## WHAT YOU SHOULD DO
Copy nothing but the text: repeat each entry exactly and drop the images.

========

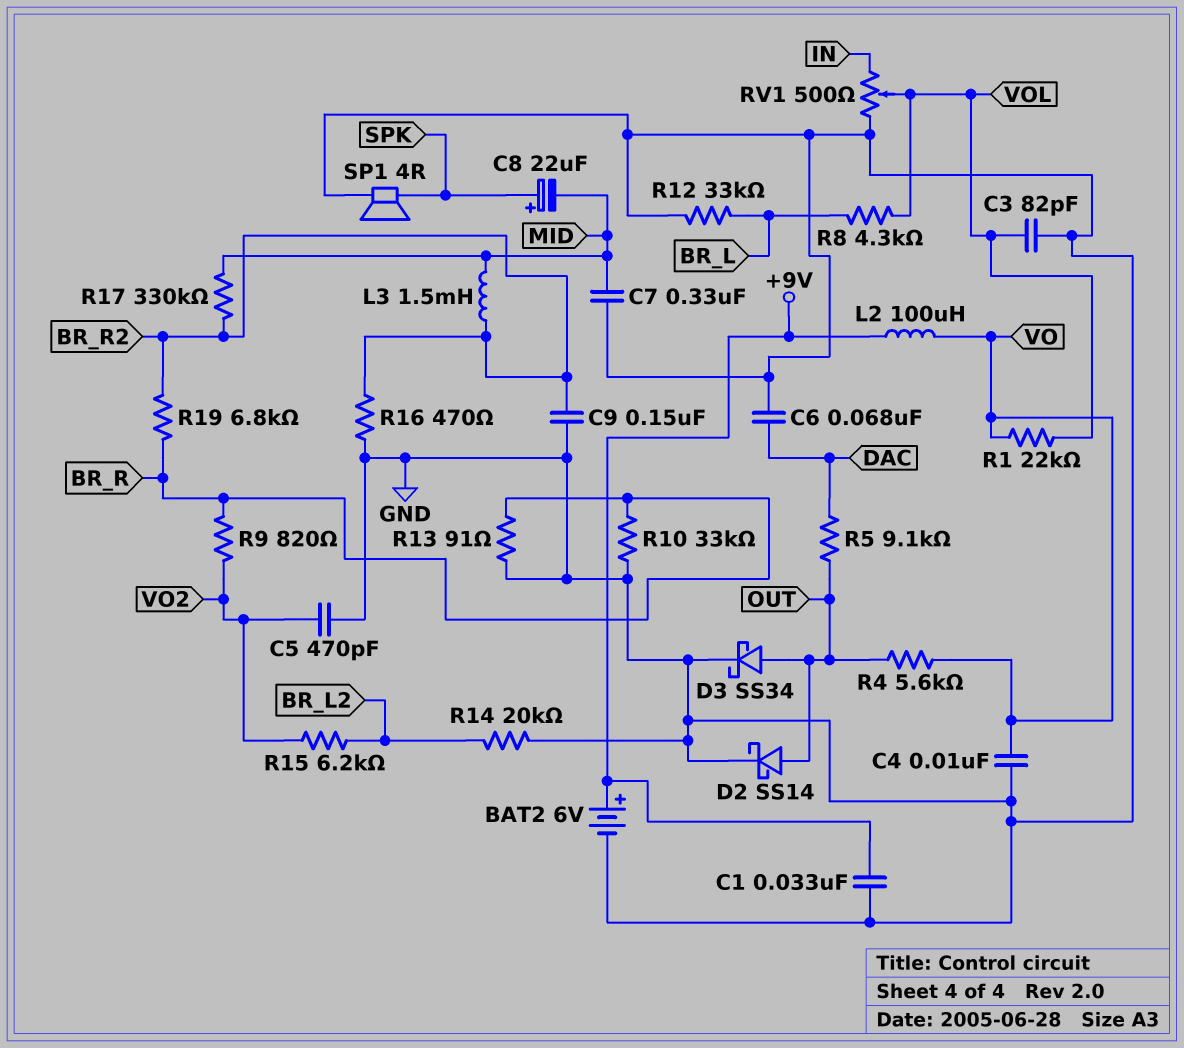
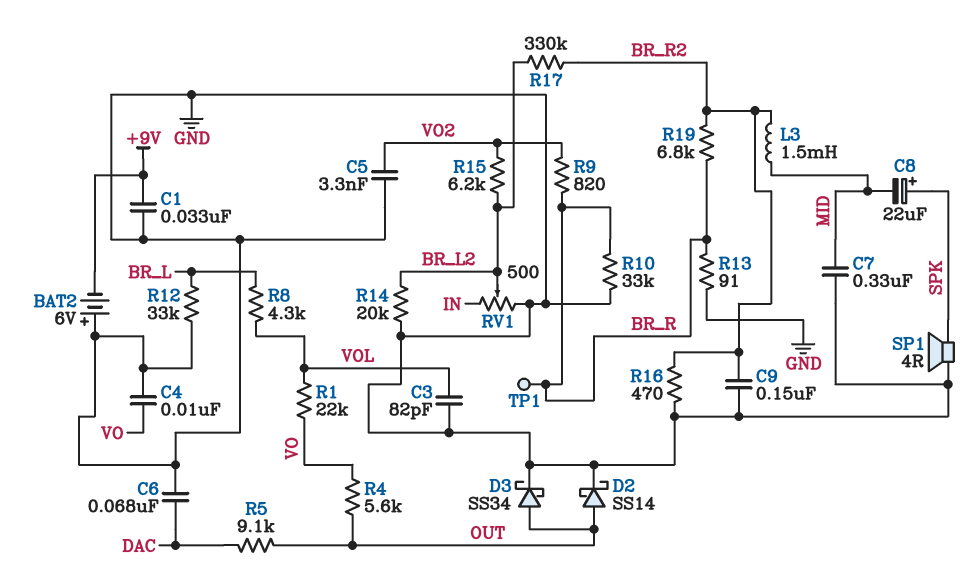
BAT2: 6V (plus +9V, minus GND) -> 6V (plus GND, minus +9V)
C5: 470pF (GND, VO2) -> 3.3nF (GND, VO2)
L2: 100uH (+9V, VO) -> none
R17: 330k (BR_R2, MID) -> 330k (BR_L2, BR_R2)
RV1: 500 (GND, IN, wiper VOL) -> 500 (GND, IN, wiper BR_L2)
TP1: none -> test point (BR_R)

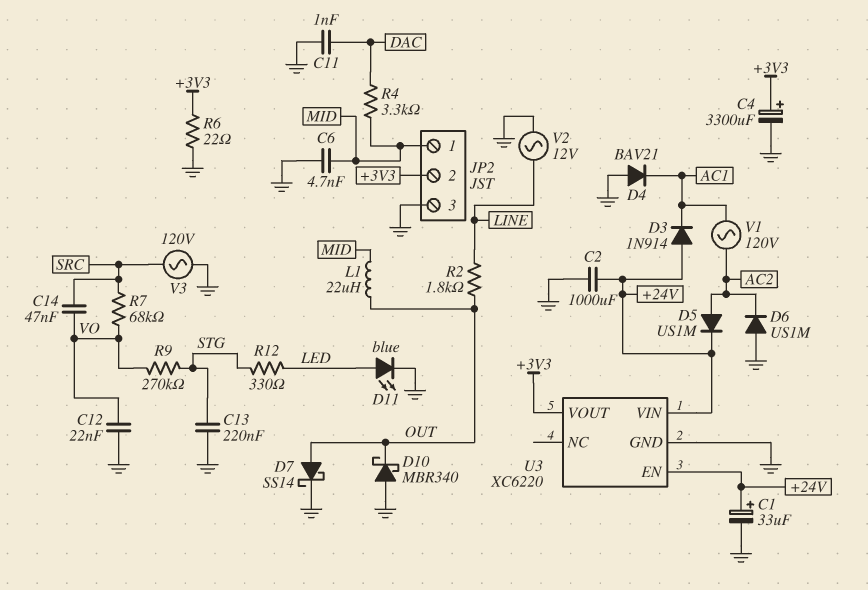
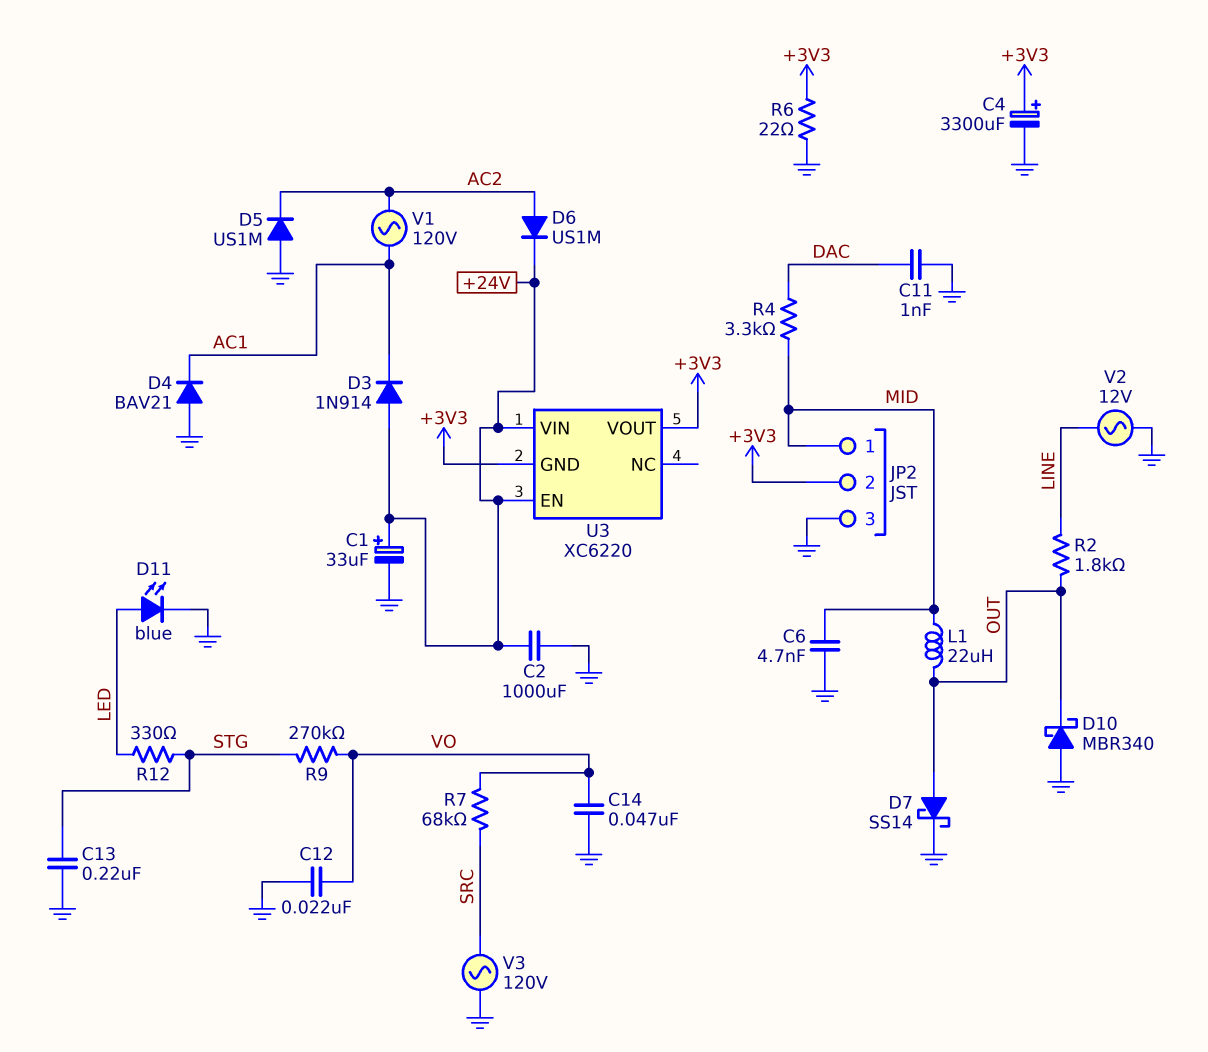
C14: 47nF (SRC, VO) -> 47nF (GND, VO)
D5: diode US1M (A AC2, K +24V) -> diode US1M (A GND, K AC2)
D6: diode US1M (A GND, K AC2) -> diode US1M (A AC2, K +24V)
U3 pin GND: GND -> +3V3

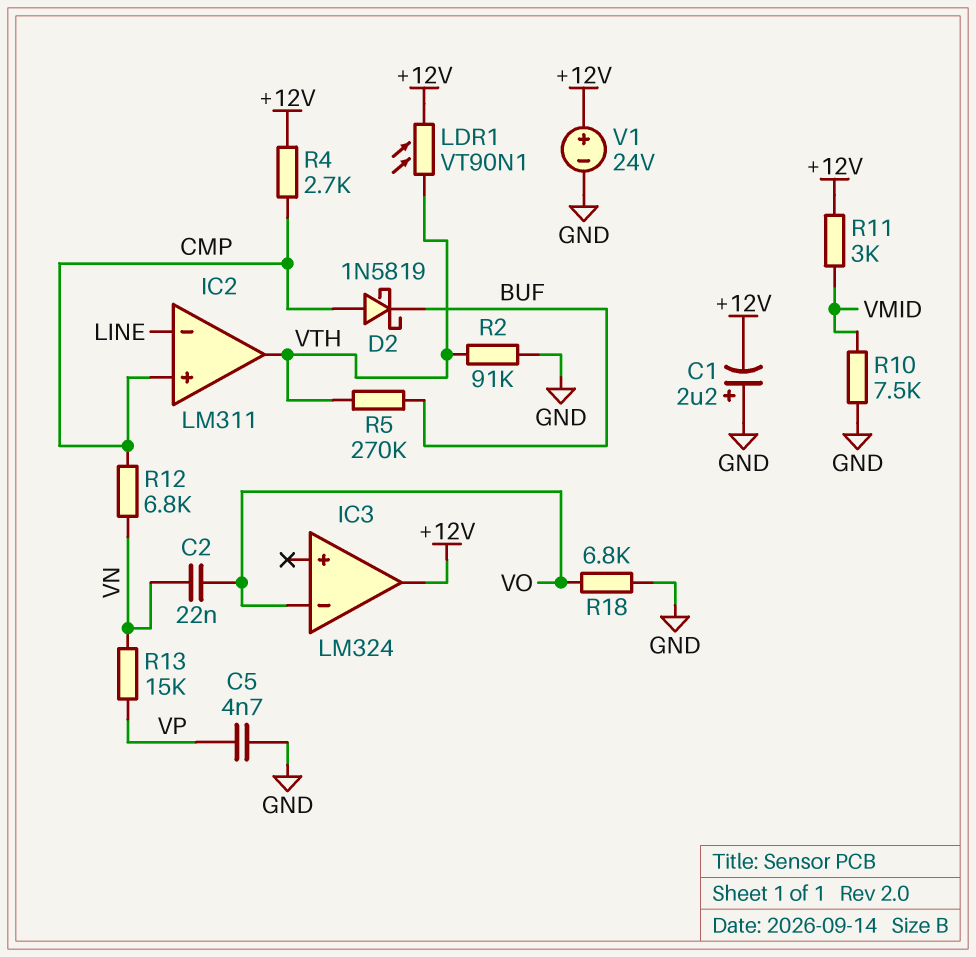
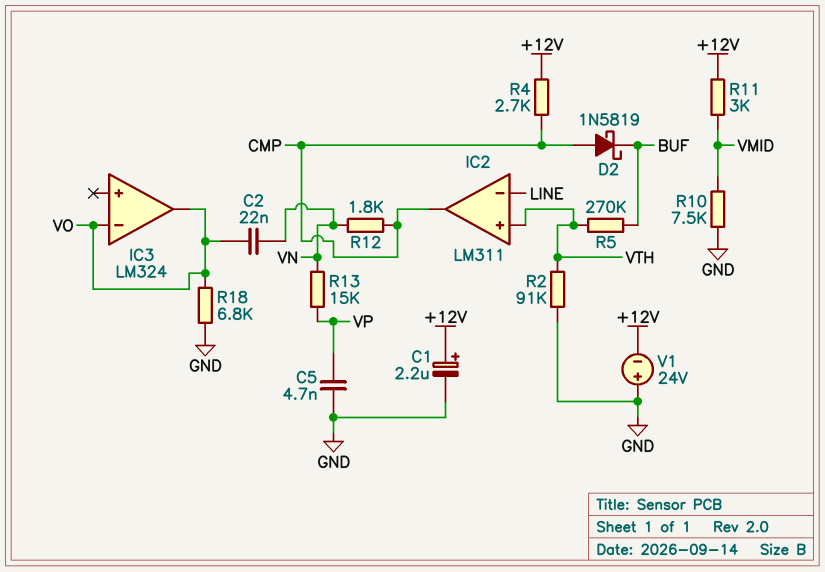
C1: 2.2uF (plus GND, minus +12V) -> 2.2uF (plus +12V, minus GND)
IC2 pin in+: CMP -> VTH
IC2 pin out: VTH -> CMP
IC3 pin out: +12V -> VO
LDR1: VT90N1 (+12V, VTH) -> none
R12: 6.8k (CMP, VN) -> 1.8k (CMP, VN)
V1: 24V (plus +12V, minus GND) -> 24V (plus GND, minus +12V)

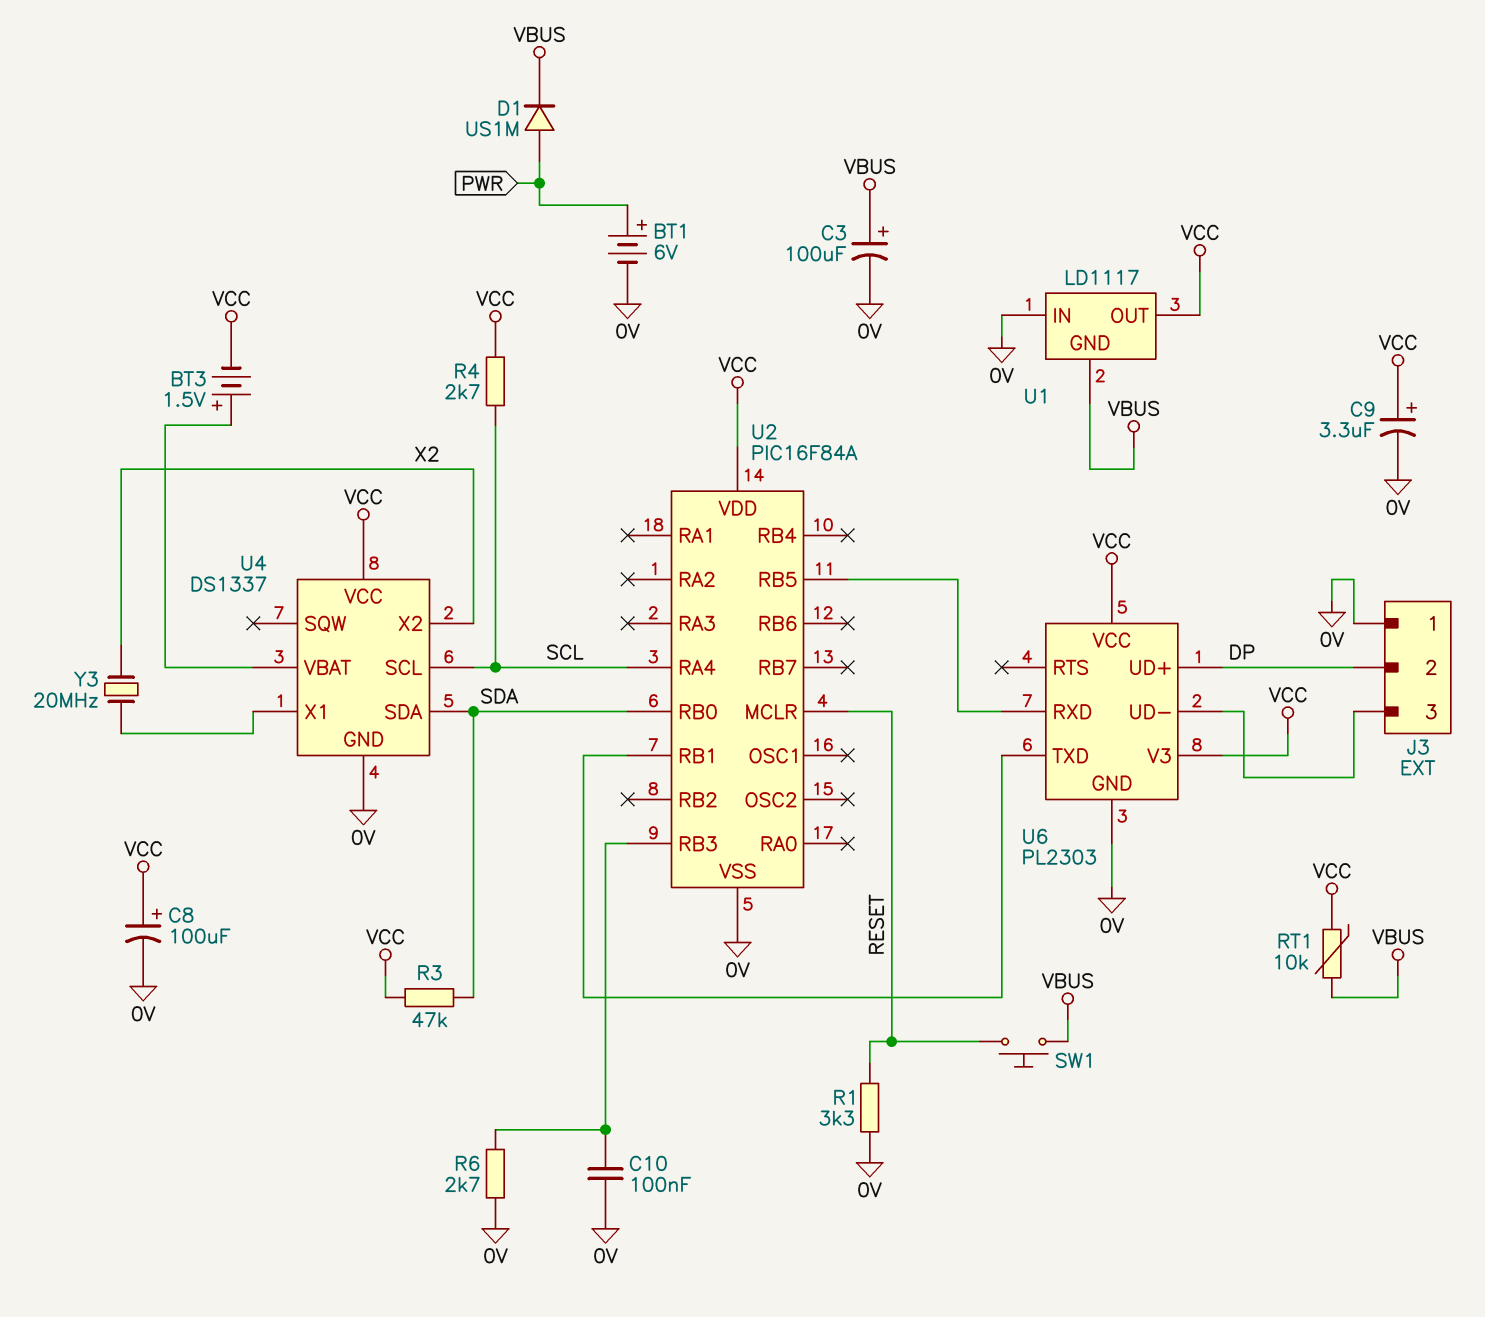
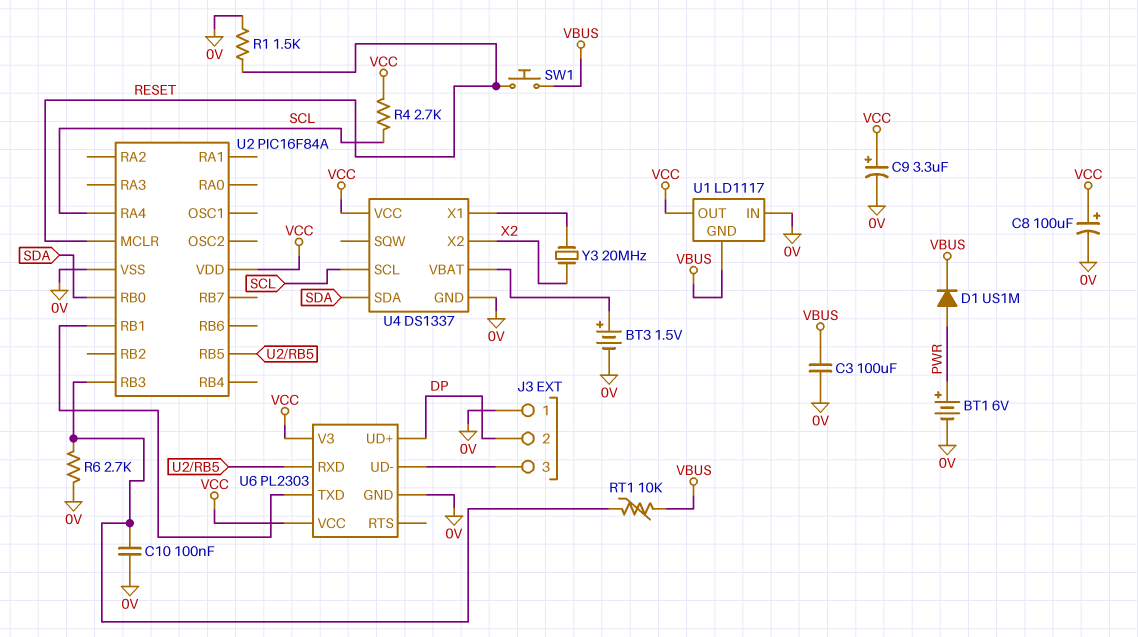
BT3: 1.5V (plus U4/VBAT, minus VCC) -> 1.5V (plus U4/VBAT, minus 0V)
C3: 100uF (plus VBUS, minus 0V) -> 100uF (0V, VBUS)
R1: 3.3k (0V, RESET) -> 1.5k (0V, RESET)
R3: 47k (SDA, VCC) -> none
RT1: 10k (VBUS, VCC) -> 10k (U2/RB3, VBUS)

========

## WRITTEN SOLUTION
BAT2: 6V (plus +9V, minus GND) -> 6V (plus GND, minus +9V)
C5: 470pF (GND, VO2) -> 3.3nF (GND, VO2)
L2: 100uH (+9V, VO) -> none
R17: 330k (BR_R2, MID) -> 330k (BR_L2, BR_R2)
RV1: 500 (GND, IN, wiper VOL) -> 500 (GND, IN, wiper BR_L2)
TP1: none -> test point (BR_R)

C14: 47nF (SRC, VO) -> 47nF (GND, VO)
D5: diode US1M (A AC2, K +24V) -> diode US1M (A GND, K AC2)
D6: diode US1M (A GND, K AC2) -> diode US1M (A AC2, K +24V)
U3 pin GND: GND -> +3V3

C1: 2.2uF (plus GND, minus +12V) -> 2.2uF (plus +12V, minus GND)
IC2 pin in+: CMP -> VTH
IC2 pin out: VTH -> CMP
IC3 pin out: +12V -> VO
LDR1: VT90N1 (+12V, VTH) -> none
R12: 6.8k (CMP, VN) -> 1.8k (CMP, VN)
V1: 24V (plus +12V, minus GND) -> 24V (plus GND, minus +12V)

BT3: 1.5V (plus U4/VBAT, minus VCC) -> 1.5V (plus U4/VBAT, minus 0V)
C3: 100uF (plus VBUS, minus 0V) -> 100uF (0V, VBUS)
R1: 3.3k (0V, RESET) -> 1.5k (0V, RESET)
R3: 47k (SDA, VCC) -> none
RT1: 10k (VBUS, VCC) -> 10k (U2/RB3, VBUS)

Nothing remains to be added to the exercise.